Every line in the listing below from the one with "camera: 20 degrees left, 10 degrees up" through the one with "(632, 634) = (733, 532): brown" is to be reproduced exactly, both ends included; leave out the rest.

# # # # #

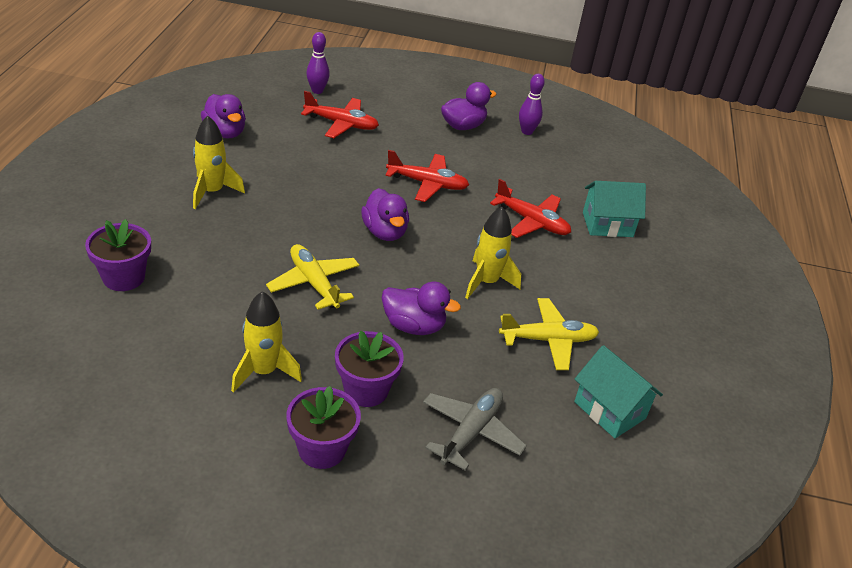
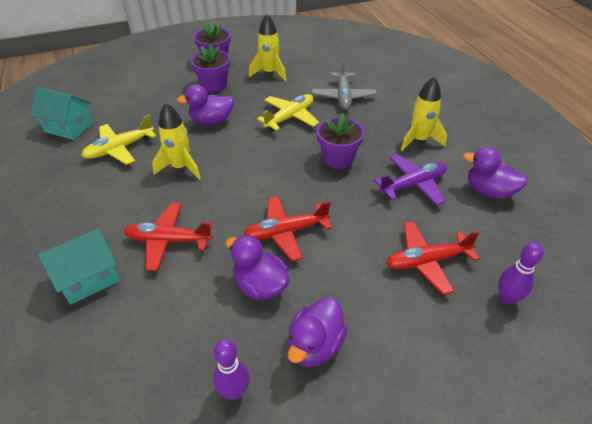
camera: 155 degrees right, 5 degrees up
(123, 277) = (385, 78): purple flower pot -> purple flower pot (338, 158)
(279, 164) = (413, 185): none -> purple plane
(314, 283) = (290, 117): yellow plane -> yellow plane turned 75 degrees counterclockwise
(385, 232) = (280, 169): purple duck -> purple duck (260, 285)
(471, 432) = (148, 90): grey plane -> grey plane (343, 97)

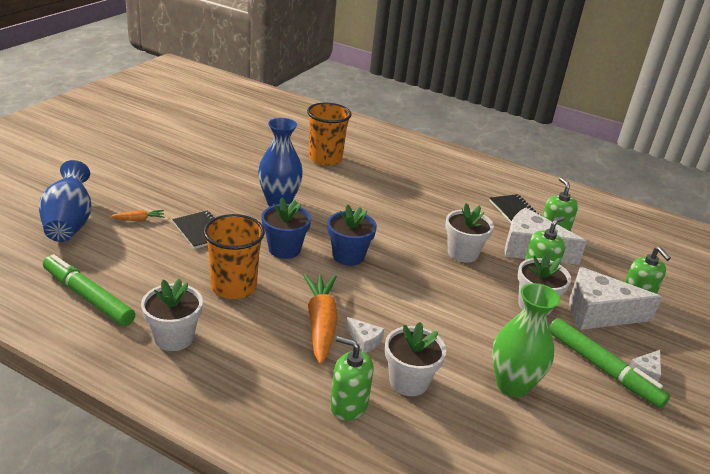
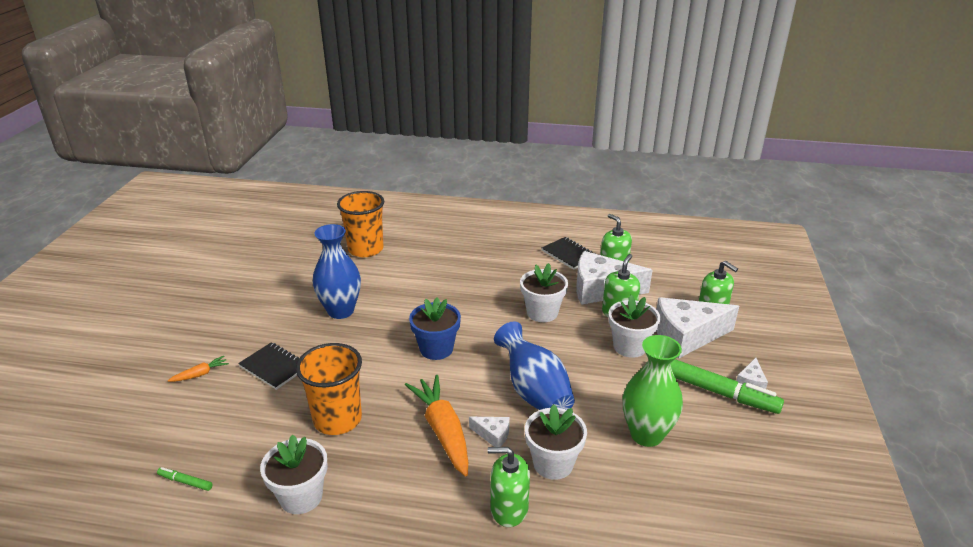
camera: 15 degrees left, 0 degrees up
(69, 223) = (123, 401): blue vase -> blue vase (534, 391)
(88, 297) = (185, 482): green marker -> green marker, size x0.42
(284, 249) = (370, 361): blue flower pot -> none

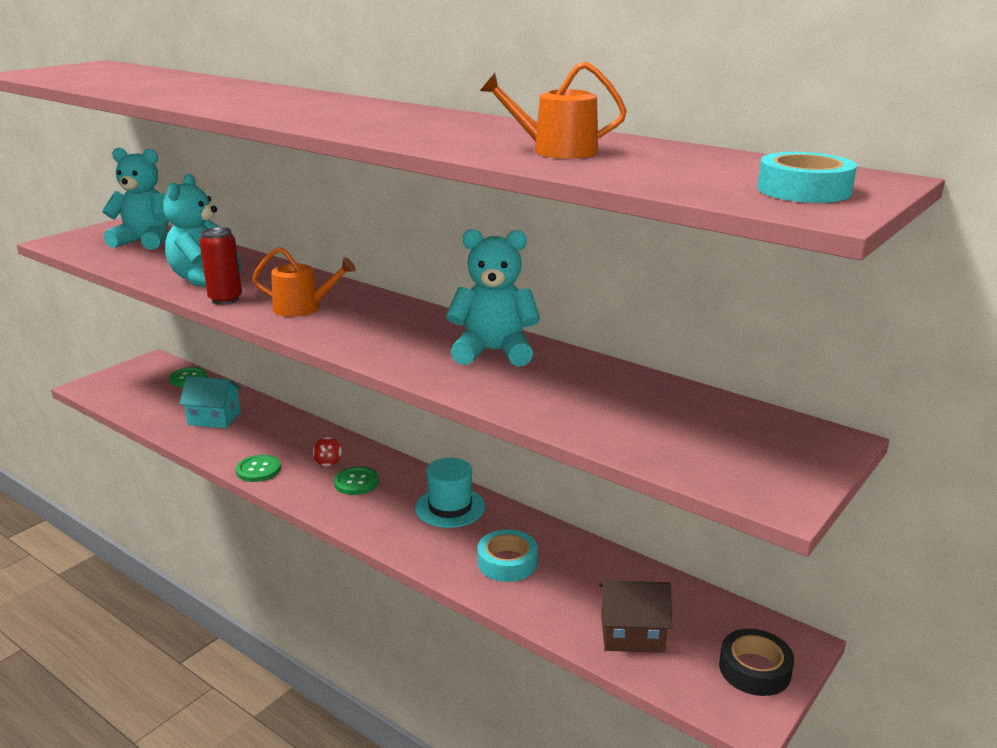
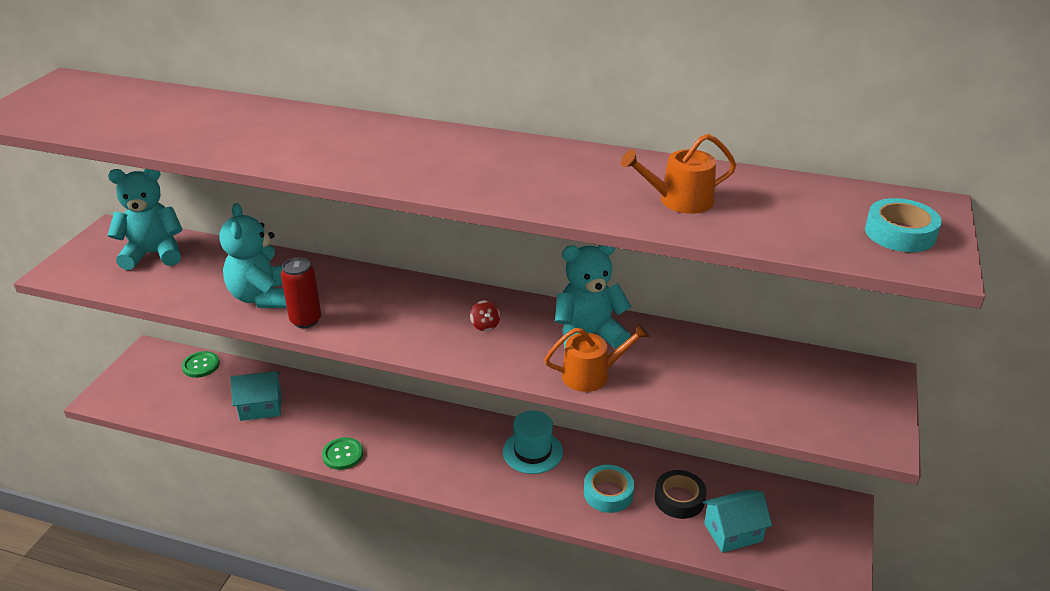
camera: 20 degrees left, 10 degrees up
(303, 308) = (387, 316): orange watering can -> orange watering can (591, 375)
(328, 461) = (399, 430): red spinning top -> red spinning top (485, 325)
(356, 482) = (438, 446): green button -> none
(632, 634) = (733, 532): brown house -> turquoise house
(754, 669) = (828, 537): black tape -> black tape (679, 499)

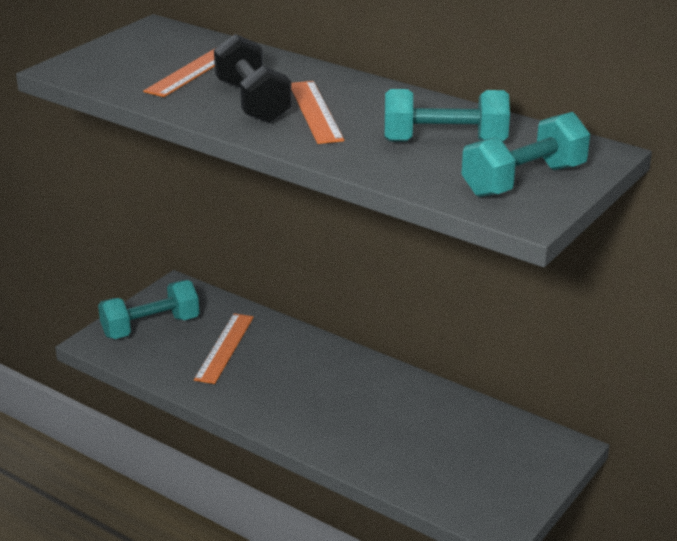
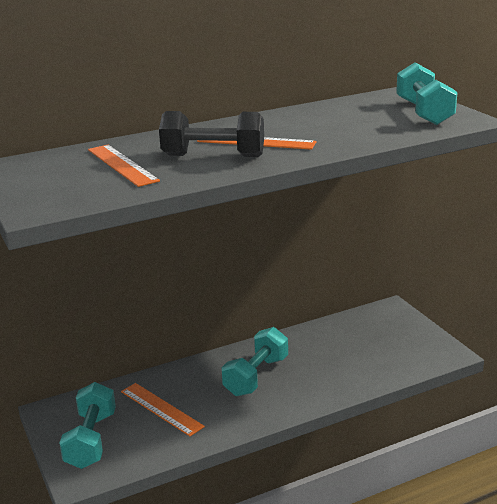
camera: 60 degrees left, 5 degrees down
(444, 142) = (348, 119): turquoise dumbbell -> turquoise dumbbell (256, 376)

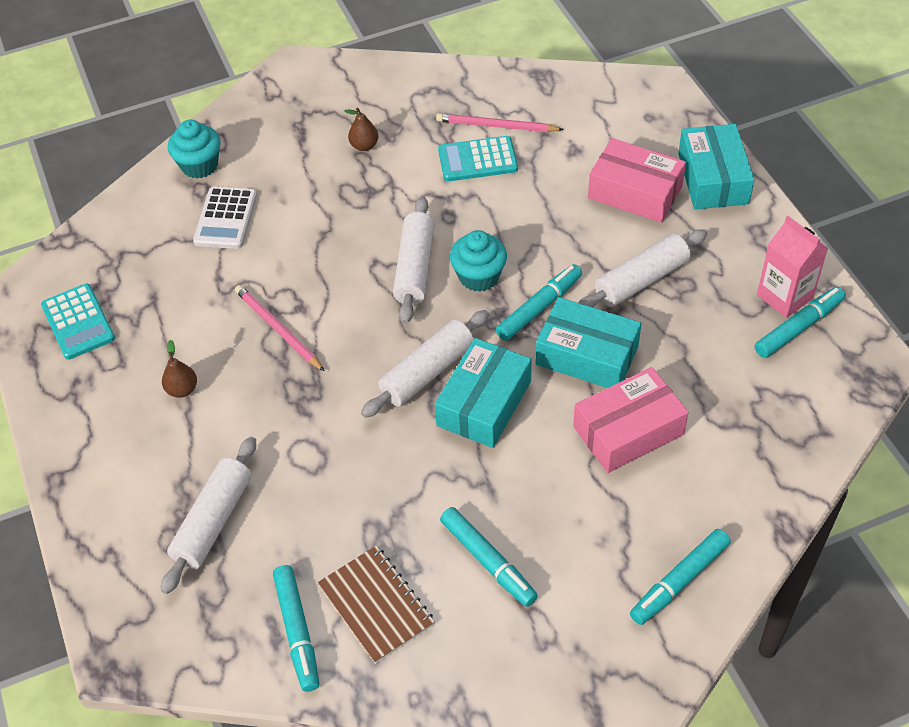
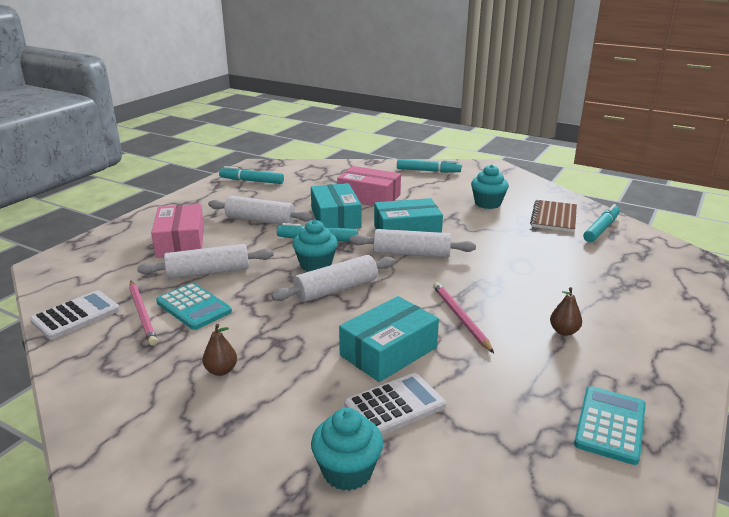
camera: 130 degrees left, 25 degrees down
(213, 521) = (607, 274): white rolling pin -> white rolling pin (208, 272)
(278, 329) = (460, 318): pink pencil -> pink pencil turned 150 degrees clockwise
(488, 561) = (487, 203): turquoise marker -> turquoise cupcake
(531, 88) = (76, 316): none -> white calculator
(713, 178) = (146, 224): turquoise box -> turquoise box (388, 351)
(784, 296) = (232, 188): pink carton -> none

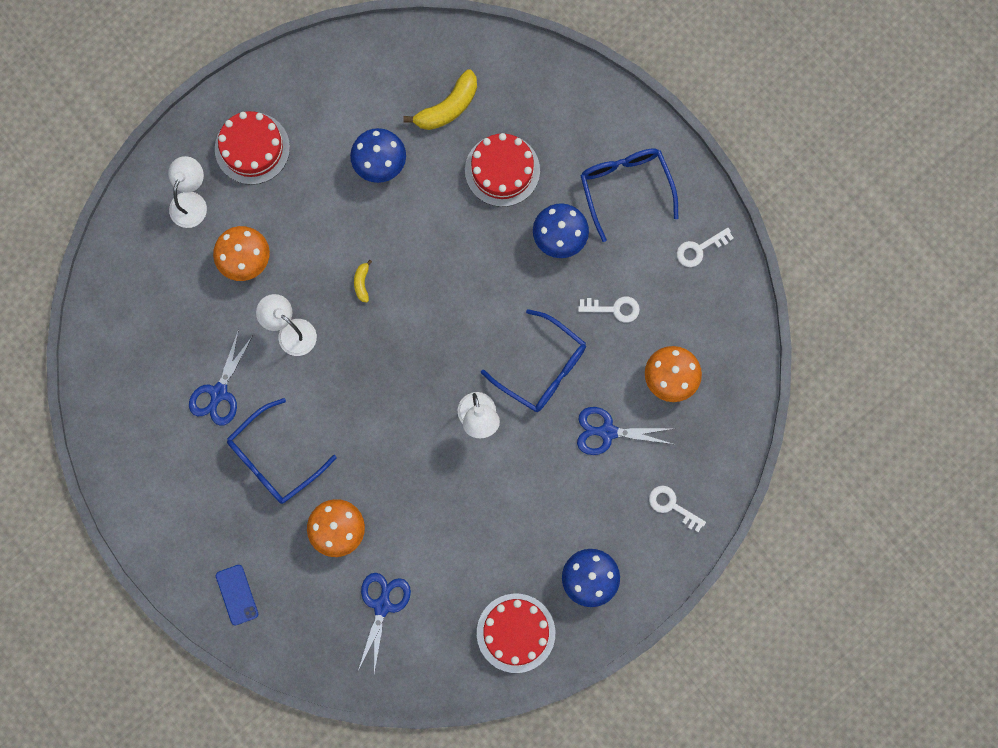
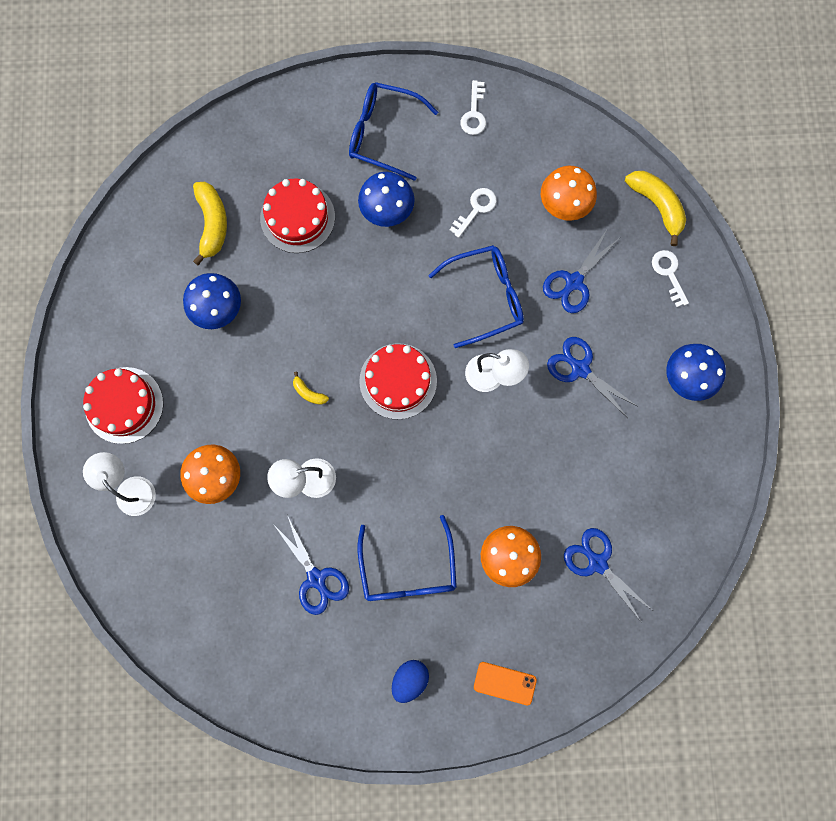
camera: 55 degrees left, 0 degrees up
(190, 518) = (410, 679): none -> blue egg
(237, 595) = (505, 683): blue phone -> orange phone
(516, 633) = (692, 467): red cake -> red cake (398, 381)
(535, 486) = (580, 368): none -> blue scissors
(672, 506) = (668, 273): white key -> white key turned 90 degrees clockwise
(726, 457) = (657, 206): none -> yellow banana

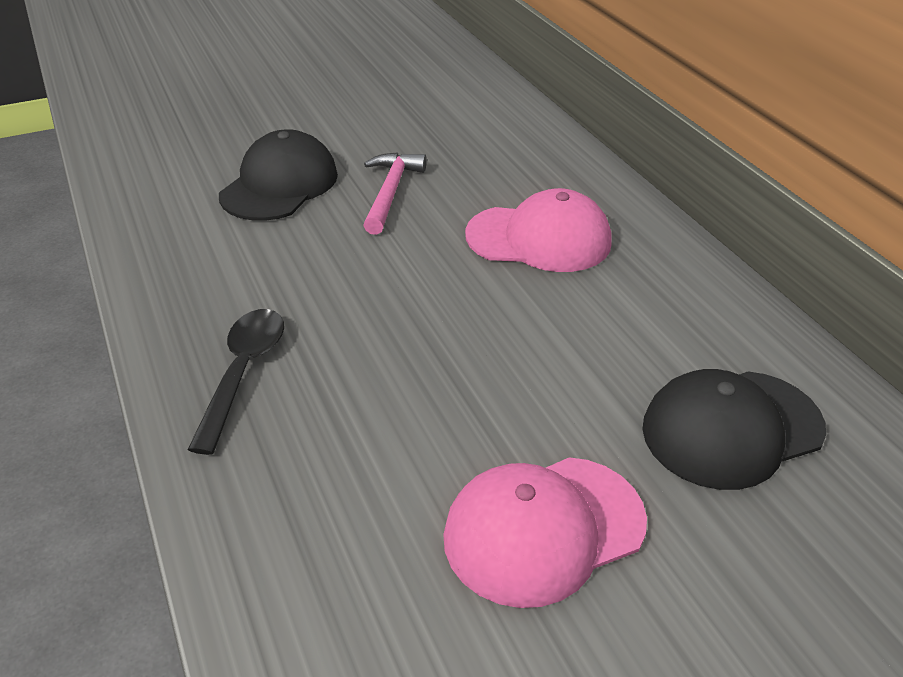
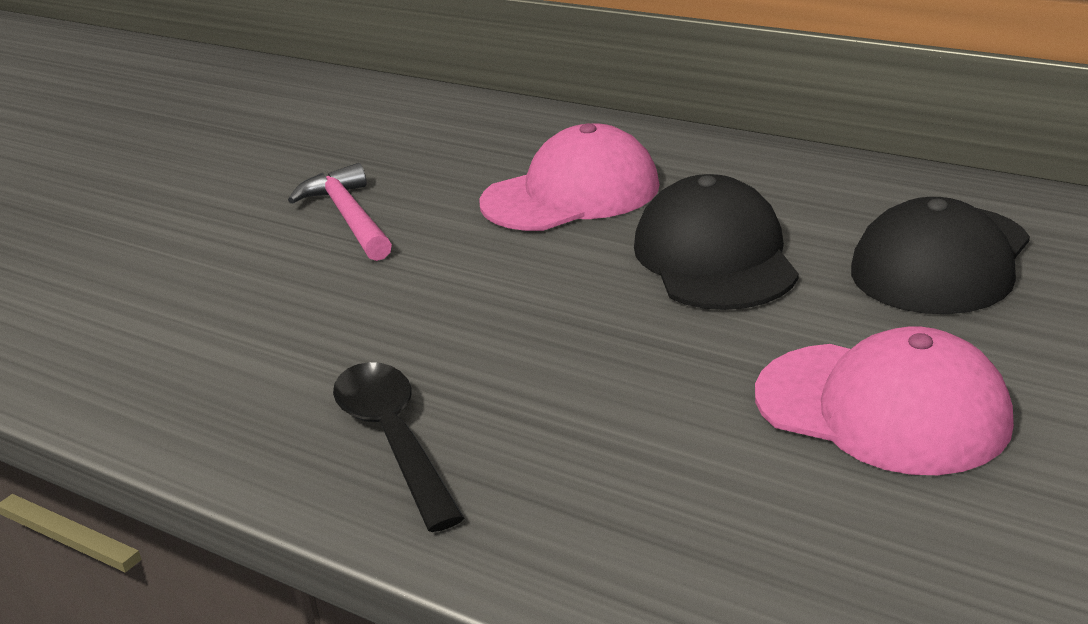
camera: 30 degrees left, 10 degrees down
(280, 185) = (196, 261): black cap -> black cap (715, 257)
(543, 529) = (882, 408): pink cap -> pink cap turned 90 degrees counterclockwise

# # # # #

▸ **EXERCISE ANSWER**
camera: 20 degrees left, 10 degrees up
(303, 308) = (387, 316): orange watering can -> orange watering can (591, 375)
(328, 461) = (399, 430): red spinning top -> red spinning top (485, 325)
(356, 482) = (438, 446): green button -> none
(632, 634) = (733, 532): brown house -> turquoise house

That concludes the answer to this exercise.